---------- Dataset records ----------
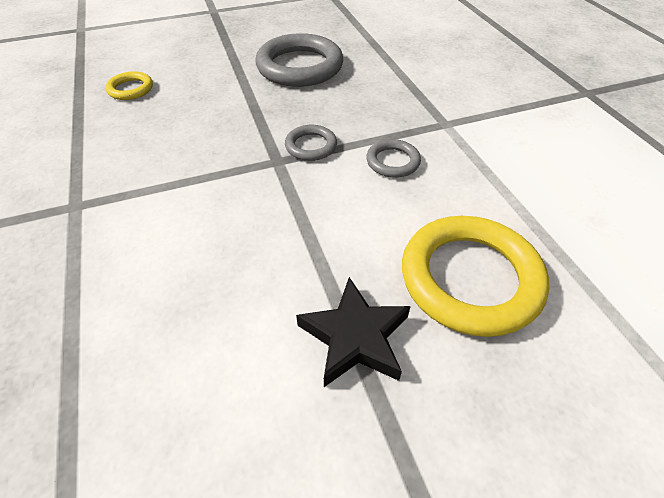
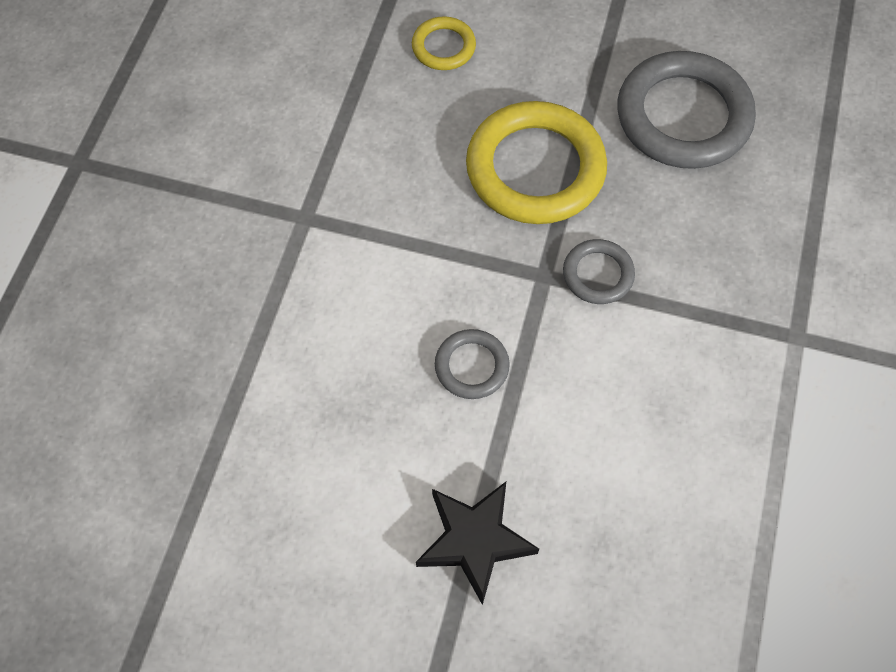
camera: 35 degrees right, 15 degrees up
grey ring [366,139,421,178] -> grey ring moved to [435,329,510,399]
yellow ring [402,216,549,337] -> yellow ring moved to [466,101,607,224]

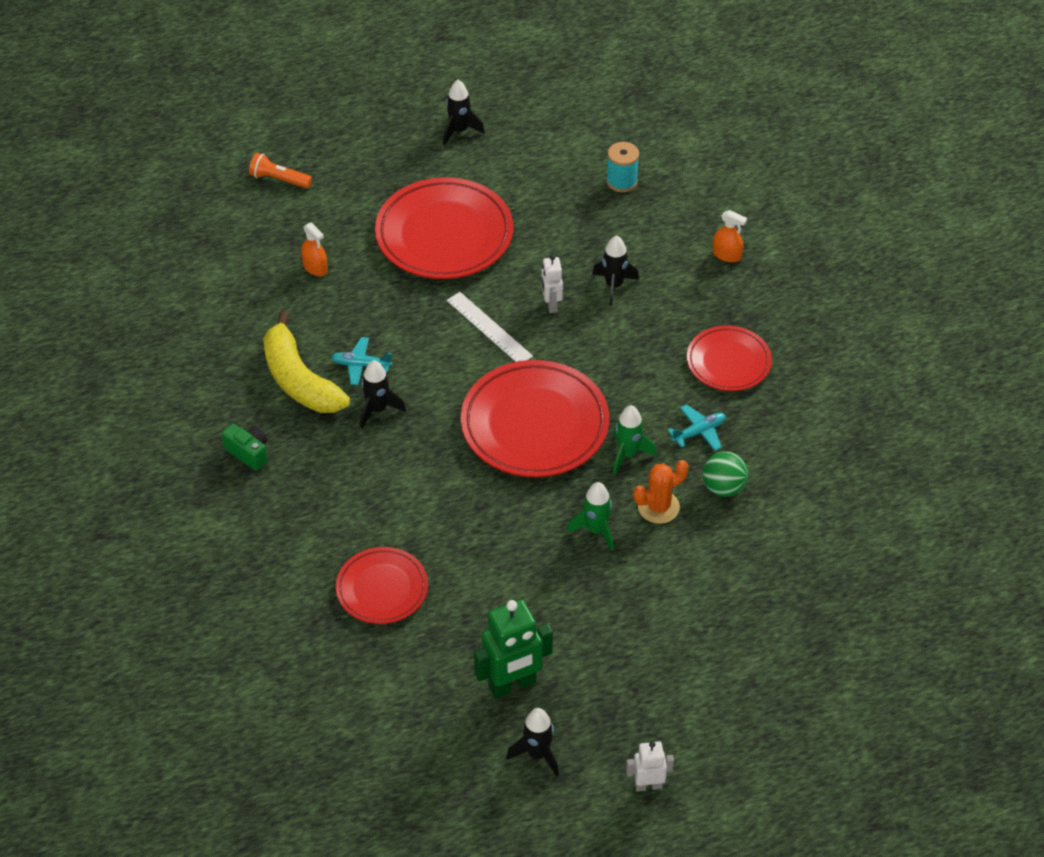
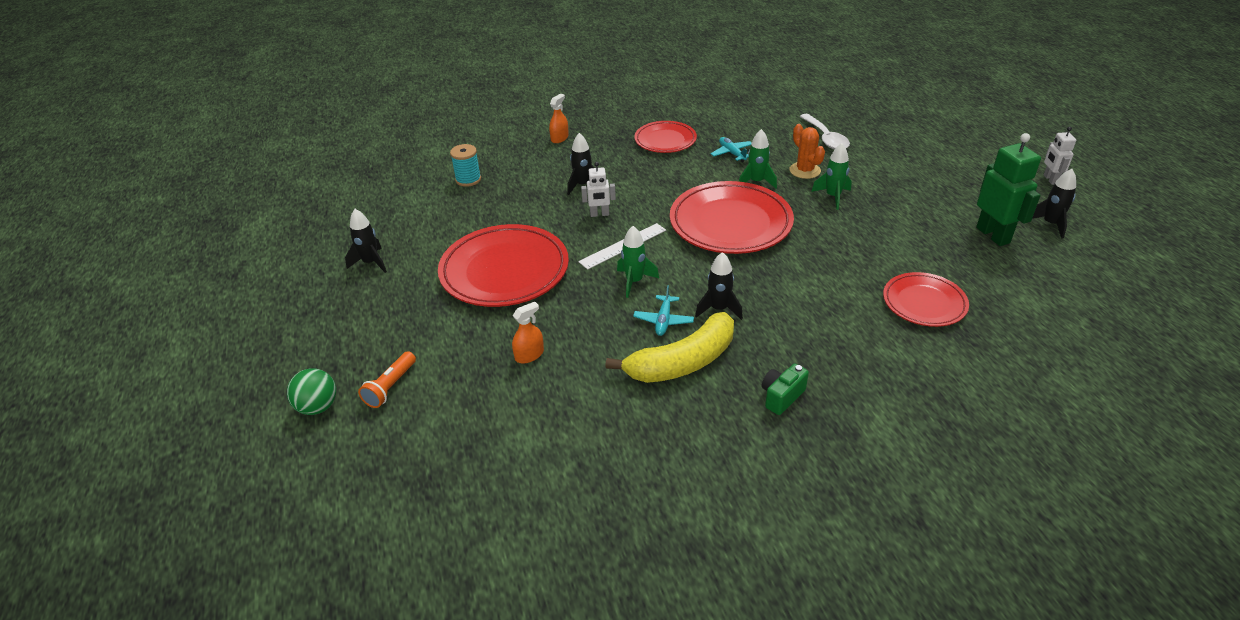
camera: 85 degrees left, 10 degrees down
green ball [703,452,748,497] -> green ball moved to [287,368,336,415]
none -> green rocket [617,226,659,298]
none -> white spoon [800,114,850,150]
----------
Exercise >>
Copy out every line of the entries where the string "green" shows up.

Output below >>
green ball [703,452,748,497] -> green ball moved to [287,368,336,415]
none -> green rocket [617,226,659,298]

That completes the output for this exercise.